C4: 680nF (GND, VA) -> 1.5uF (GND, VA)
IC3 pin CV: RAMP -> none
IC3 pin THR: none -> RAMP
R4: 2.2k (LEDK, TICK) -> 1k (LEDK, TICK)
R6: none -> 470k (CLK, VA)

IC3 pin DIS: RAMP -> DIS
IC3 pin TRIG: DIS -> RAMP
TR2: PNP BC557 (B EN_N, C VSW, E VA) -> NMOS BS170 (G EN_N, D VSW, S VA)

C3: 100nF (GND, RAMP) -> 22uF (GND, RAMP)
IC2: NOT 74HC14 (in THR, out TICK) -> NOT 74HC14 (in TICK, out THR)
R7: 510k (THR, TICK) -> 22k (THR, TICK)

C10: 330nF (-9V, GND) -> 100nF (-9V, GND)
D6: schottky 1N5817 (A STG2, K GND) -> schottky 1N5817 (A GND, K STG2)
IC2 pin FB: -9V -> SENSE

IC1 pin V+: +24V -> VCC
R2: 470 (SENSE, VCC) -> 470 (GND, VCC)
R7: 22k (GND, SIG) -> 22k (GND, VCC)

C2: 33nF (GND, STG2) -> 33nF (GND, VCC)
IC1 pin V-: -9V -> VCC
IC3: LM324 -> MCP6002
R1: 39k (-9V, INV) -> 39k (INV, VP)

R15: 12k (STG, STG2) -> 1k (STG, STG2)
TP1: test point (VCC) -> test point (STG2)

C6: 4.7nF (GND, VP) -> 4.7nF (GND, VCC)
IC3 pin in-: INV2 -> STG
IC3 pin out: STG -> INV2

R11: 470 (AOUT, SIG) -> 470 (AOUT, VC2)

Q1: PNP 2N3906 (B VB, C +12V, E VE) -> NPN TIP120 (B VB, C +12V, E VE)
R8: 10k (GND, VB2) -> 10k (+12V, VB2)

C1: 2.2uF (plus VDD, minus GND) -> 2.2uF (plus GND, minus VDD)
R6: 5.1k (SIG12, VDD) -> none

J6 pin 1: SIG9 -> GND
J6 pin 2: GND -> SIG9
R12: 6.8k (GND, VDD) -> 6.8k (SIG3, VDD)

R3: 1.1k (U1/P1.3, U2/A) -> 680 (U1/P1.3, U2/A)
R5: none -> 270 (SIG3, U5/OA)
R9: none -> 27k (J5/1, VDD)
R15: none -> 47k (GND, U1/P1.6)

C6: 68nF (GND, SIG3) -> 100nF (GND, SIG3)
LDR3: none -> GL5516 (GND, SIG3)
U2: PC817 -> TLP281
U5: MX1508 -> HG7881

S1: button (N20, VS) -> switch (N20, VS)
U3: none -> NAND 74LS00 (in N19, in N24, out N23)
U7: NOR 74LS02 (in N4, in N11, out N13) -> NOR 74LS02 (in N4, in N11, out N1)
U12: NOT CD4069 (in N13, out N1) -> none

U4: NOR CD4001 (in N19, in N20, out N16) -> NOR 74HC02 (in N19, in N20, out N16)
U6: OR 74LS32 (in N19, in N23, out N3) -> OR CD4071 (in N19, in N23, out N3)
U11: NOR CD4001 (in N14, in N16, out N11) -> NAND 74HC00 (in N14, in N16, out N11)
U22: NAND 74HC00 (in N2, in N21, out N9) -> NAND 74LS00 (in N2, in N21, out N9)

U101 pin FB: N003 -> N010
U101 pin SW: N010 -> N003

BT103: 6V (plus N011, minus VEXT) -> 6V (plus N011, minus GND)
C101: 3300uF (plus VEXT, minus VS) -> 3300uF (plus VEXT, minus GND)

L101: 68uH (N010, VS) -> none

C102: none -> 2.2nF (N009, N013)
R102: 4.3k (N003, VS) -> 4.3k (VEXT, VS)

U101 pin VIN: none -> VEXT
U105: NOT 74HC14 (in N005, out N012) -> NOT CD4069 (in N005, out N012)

___

:: Exercise brief ::
Please set down each entry again, word for word.

:: Written solution ::
C4: 680nF (GND, VA) -> 1.5uF (GND, VA)
IC3 pin CV: RAMP -> none
IC3 pin THR: none -> RAMP
R4: 2.2k (LEDK, TICK) -> 1k (LEDK, TICK)
R6: none -> 470k (CLK, VA)

IC3 pin DIS: RAMP -> DIS
IC3 pin TRIG: DIS -> RAMP
TR2: PNP BC557 (B EN_N, C VSW, E VA) -> NMOS BS170 (G EN_N, D VSW, S VA)

C3: 100nF (GND, RAMP) -> 22uF (GND, RAMP)
IC2: NOT 74HC14 (in THR, out TICK) -> NOT 74HC14 (in TICK, out THR)
R7: 510k (THR, TICK) -> 22k (THR, TICK)

C10: 330nF (-9V, GND) -> 100nF (-9V, GND)
D6: schottky 1N5817 (A STG2, K GND) -> schottky 1N5817 (A GND, K STG2)
IC2 pin FB: -9V -> SENSE

IC1 pin V+: +24V -> VCC
R2: 470 (SENSE, VCC) -> 470 (GND, VCC)
R7: 22k (GND, SIG) -> 22k (GND, VCC)

C2: 33nF (GND, STG2) -> 33nF (GND, VCC)
IC1 pin V-: -9V -> VCC
IC3: LM324 -> MCP6002
R1: 39k (-9V, INV) -> 39k (INV, VP)

R15: 12k (STG, STG2) -> 1k (STG, STG2)
TP1: test point (VCC) -> test point (STG2)

C6: 4.7nF (GND, VP) -> 4.7nF (GND, VCC)
IC3 pin in-: INV2 -> STG
IC3 pin out: STG -> INV2

R11: 470 (AOUT, SIG) -> 470 (AOUT, VC2)

Q1: PNP 2N3906 (B VB, C +12V, E VE) -> NPN TIP120 (B VB, C +12V, E VE)
R8: 10k (GND, VB2) -> 10k (+12V, VB2)

C1: 2.2uF (plus VDD, minus GND) -> 2.2uF (plus GND, minus VDD)
R6: 5.1k (SIG12, VDD) -> none

J6 pin 1: SIG9 -> GND
J6 pin 2: GND -> SIG9
R12: 6.8k (GND, VDD) -> 6.8k (SIG3, VDD)

R3: 1.1k (U1/P1.3, U2/A) -> 680 (U1/P1.3, U2/A)
R5: none -> 270 (SIG3, U5/OA)
R9: none -> 27k (J5/1, VDD)
R15: none -> 47k (GND, U1/P1.6)

C6: 68nF (GND, SIG3) -> 100nF (GND, SIG3)
LDR3: none -> GL5516 (GND, SIG3)
U2: PC817 -> TLP281
U5: MX1508 -> HG7881

S1: button (N20, VS) -> switch (N20, VS)
U3: none -> NAND 74LS00 (in N19, in N24, out N23)
U7: NOR 74LS02 (in N4, in N11, out N13) -> NOR 74LS02 (in N4, in N11, out N1)
U12: NOT CD4069 (in N13, out N1) -> none

U4: NOR CD4001 (in N19, in N20, out N16) -> NOR 74HC02 (in N19, in N20, out N16)
U6: OR 74LS32 (in N19, in N23, out N3) -> OR CD4071 (in N19, in N23, out N3)
U11: NOR CD4001 (in N14, in N16, out N11) -> NAND 74HC00 (in N14, in N16, out N11)
U22: NAND 74HC00 (in N2, in N21, out N9) -> NAND 74LS00 (in N2, in N21, out N9)

U101 pin FB: N003 -> N010
U101 pin SW: N010 -> N003

BT103: 6V (plus N011, minus VEXT) -> 6V (plus N011, minus GND)
C101: 3300uF (plus VEXT, minus VS) -> 3300uF (plus VEXT, minus GND)

L101: 68uH (N010, VS) -> none

C102: none -> 2.2nF (N009, N013)
R102: 4.3k (N003, VS) -> 4.3k (VEXT, VS)

U101 pin VIN: none -> VEXT
U105: NOT 74HC14 (in N005, out N012) -> NOT CD4069 (in N005, out N012)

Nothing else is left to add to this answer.